------ Input ------
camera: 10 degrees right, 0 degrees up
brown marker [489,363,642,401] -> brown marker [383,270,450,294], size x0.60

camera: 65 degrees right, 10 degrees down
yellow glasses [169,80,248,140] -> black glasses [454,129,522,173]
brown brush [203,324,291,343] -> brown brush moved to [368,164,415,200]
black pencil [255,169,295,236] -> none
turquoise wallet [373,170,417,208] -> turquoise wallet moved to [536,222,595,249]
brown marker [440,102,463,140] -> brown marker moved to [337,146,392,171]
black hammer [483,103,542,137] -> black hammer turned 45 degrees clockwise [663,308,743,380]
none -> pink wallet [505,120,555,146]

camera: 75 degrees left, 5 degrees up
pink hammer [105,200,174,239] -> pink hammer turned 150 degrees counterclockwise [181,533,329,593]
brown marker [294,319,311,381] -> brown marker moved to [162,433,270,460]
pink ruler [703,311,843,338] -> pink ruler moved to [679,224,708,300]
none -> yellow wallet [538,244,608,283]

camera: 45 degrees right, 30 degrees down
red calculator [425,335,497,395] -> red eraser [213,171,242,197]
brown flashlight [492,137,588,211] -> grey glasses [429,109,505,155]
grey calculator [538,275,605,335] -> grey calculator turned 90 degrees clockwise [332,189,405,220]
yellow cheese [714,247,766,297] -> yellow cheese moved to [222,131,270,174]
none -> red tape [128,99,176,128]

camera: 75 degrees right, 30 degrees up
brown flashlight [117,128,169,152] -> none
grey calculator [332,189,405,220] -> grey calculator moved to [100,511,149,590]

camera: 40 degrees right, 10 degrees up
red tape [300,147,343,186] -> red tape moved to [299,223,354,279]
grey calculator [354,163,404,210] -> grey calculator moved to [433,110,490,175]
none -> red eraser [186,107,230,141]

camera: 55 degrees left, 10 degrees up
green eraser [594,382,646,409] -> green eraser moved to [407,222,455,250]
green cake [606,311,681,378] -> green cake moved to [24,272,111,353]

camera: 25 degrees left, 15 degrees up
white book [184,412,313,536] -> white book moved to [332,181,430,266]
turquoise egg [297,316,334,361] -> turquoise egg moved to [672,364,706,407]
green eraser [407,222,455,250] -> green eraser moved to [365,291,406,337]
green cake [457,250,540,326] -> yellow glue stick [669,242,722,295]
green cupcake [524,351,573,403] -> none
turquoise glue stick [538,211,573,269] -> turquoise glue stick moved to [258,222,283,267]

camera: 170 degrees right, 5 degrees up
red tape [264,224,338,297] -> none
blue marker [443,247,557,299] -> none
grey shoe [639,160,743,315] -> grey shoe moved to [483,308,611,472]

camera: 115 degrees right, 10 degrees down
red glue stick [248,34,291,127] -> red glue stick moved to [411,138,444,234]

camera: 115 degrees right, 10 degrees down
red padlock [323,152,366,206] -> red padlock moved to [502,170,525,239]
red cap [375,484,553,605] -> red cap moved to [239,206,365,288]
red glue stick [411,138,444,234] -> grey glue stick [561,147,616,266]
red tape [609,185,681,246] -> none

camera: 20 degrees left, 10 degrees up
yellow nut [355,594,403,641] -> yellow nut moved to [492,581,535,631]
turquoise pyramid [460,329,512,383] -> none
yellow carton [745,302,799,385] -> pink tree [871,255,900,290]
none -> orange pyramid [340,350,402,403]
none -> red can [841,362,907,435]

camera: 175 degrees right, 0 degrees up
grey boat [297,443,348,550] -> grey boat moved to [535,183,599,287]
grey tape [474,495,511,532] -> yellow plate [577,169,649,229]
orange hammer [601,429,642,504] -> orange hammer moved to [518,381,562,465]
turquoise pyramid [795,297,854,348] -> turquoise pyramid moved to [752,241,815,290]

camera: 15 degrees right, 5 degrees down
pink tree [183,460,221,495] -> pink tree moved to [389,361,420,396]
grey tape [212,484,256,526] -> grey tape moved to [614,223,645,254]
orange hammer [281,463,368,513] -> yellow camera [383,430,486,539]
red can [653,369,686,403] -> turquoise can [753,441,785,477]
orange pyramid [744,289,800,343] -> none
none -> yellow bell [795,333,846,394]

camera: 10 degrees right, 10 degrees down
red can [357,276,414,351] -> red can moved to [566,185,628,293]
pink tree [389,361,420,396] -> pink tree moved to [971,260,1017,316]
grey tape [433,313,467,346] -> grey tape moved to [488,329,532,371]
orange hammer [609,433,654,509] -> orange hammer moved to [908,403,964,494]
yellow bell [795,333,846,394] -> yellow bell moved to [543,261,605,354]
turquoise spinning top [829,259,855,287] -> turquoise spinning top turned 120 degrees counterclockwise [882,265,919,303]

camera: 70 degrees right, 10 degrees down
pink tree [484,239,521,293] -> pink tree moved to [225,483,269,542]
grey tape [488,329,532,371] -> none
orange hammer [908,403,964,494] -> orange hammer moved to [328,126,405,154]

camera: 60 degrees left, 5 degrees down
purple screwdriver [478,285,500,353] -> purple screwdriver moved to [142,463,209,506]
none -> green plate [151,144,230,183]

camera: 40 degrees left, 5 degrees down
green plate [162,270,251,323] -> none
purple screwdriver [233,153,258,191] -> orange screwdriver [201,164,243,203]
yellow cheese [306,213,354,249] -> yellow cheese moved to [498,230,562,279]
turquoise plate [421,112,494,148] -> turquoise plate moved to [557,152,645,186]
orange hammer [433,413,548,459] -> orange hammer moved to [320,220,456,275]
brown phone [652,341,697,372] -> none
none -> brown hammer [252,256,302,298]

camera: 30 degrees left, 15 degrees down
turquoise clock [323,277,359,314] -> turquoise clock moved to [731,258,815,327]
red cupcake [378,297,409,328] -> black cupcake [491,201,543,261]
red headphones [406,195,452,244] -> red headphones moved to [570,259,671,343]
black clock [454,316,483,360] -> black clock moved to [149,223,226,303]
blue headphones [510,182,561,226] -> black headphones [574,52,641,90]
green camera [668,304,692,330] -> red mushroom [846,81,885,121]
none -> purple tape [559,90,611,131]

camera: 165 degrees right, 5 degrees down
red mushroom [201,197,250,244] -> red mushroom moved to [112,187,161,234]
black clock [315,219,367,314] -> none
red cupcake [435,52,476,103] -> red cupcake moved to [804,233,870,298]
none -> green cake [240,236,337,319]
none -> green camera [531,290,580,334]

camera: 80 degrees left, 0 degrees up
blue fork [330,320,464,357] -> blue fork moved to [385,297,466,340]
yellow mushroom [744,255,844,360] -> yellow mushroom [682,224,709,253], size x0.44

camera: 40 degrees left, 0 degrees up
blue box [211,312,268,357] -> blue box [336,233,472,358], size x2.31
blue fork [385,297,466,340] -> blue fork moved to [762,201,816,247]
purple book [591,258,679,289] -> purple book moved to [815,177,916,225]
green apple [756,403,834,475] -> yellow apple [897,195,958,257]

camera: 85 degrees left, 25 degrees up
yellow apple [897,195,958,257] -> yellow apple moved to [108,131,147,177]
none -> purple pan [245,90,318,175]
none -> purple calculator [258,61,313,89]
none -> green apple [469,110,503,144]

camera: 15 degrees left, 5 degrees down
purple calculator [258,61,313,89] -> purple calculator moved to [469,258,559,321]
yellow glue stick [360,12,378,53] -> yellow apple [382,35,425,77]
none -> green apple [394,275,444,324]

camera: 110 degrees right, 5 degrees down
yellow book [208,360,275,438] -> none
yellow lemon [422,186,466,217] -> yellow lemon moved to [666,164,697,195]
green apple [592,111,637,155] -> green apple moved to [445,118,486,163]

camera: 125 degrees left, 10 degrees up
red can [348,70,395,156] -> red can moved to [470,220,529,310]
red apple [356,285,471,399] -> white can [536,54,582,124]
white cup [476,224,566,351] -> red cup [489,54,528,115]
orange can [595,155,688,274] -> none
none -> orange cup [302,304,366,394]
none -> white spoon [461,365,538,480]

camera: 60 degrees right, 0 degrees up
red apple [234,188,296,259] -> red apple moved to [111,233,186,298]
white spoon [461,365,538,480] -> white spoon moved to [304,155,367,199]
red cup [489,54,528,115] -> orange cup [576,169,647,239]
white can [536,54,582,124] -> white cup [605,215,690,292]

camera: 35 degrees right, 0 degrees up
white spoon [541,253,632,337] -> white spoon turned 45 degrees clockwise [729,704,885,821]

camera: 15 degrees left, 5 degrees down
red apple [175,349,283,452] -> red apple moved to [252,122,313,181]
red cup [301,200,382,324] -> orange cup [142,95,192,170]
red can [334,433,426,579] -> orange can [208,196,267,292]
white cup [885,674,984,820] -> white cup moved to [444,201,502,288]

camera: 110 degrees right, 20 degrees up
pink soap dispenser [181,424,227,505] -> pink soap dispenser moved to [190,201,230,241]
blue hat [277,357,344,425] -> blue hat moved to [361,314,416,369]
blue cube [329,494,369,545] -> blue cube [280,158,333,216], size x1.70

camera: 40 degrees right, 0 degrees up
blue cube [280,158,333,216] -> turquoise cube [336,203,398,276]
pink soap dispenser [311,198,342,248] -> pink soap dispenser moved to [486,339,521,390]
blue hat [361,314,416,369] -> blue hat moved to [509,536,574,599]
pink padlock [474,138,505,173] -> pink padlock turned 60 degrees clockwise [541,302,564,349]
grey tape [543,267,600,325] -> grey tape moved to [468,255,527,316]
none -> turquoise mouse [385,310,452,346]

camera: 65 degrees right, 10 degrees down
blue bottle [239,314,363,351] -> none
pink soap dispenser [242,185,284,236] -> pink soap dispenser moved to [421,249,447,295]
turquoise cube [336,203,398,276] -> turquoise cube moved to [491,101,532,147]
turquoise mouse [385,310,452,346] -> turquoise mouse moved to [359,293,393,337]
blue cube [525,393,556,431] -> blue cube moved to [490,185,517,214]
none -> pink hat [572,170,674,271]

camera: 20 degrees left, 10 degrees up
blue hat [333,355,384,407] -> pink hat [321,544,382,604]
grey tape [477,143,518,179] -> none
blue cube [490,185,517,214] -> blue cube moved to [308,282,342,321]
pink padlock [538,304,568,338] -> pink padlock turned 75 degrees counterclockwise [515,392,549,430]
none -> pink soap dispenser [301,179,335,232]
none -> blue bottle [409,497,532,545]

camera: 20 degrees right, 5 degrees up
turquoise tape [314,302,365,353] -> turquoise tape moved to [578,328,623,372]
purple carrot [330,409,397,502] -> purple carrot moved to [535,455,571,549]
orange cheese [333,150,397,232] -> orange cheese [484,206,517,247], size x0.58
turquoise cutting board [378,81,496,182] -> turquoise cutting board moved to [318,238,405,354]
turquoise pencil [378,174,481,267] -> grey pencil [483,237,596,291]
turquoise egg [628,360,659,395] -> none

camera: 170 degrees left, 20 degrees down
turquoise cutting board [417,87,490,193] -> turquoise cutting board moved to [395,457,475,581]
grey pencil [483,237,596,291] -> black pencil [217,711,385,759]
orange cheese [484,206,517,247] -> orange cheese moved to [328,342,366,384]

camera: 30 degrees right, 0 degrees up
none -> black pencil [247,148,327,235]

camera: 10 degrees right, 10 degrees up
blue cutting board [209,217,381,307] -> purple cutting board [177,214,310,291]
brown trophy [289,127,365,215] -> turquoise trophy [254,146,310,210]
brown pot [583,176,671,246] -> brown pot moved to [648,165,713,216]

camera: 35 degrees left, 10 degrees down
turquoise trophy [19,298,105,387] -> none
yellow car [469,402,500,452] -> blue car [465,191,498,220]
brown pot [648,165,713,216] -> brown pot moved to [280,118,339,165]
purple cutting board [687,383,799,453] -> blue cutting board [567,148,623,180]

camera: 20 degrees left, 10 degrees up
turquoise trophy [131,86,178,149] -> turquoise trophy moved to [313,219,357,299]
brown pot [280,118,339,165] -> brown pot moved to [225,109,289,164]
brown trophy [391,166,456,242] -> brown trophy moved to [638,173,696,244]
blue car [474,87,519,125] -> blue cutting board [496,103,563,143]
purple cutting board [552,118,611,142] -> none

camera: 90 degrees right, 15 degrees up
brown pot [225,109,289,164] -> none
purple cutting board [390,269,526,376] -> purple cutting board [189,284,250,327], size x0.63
------
Nothing should be returned except the lines from the first line of the data above through the line with "turquoise glue stick [538,211,573,269]", each one exact.

Exercise response -
camera: 10 degrees right, 0 degrees up
brown marker [489,363,642,401] -> brown marker [383,270,450,294], size x0.60

camera: 65 degrees right, 10 degrees down
yellow glasses [169,80,248,140] -> black glasses [454,129,522,173]
brown brush [203,324,291,343] -> brown brush moved to [368,164,415,200]
black pencil [255,169,295,236] -> none
turquoise wallet [373,170,417,208] -> turquoise wallet moved to [536,222,595,249]
brown marker [440,102,463,140] -> brown marker moved to [337,146,392,171]
black hammer [483,103,542,137] -> black hammer turned 45 degrees clockwise [663,308,743,380]
none -> pink wallet [505,120,555,146]

camera: 75 degrees left, 5 degrees up
pink hammer [105,200,174,239] -> pink hammer turned 150 degrees counterclockwise [181,533,329,593]
brown marker [294,319,311,381] -> brown marker moved to [162,433,270,460]
pink ruler [703,311,843,338] -> pink ruler moved to [679,224,708,300]
none -> yellow wallet [538,244,608,283]

camera: 45 degrees right, 30 degrees down
red calculator [425,335,497,395] -> red eraser [213,171,242,197]
brown flashlight [492,137,588,211] -> grey glasses [429,109,505,155]
grey calculator [538,275,605,335] -> grey calculator turned 90 degrees clockwise [332,189,405,220]
yellow cheese [714,247,766,297] -> yellow cheese moved to [222,131,270,174]
none -> red tape [128,99,176,128]

camera: 75 degrees right, 30 degrees up
brown flashlight [117,128,169,152] -> none
grey calculator [332,189,405,220] -> grey calculator moved to [100,511,149,590]

camera: 40 degrees right, 10 degrees up
red tape [300,147,343,186] -> red tape moved to [299,223,354,279]
grey calculator [354,163,404,210] -> grey calculator moved to [433,110,490,175]
none -> red eraser [186,107,230,141]

camera: 55 degrees left, 10 degrees up
green eraser [594,382,646,409] -> green eraser moved to [407,222,455,250]
green cake [606,311,681,378] -> green cake moved to [24,272,111,353]

camera: 25 degrees left, 15 degrees up
white book [184,412,313,536] -> white book moved to [332,181,430,266]
turquoise egg [297,316,334,361] -> turquoise egg moved to [672,364,706,407]
green eraser [407,222,455,250] -> green eraser moved to [365,291,406,337]
green cake [457,250,540,326] -> yellow glue stick [669,242,722,295]
green cupcake [524,351,573,403] -> none
turquoise glue stick [538,211,573,269] -> turquoise glue stick moved to [258,222,283,267]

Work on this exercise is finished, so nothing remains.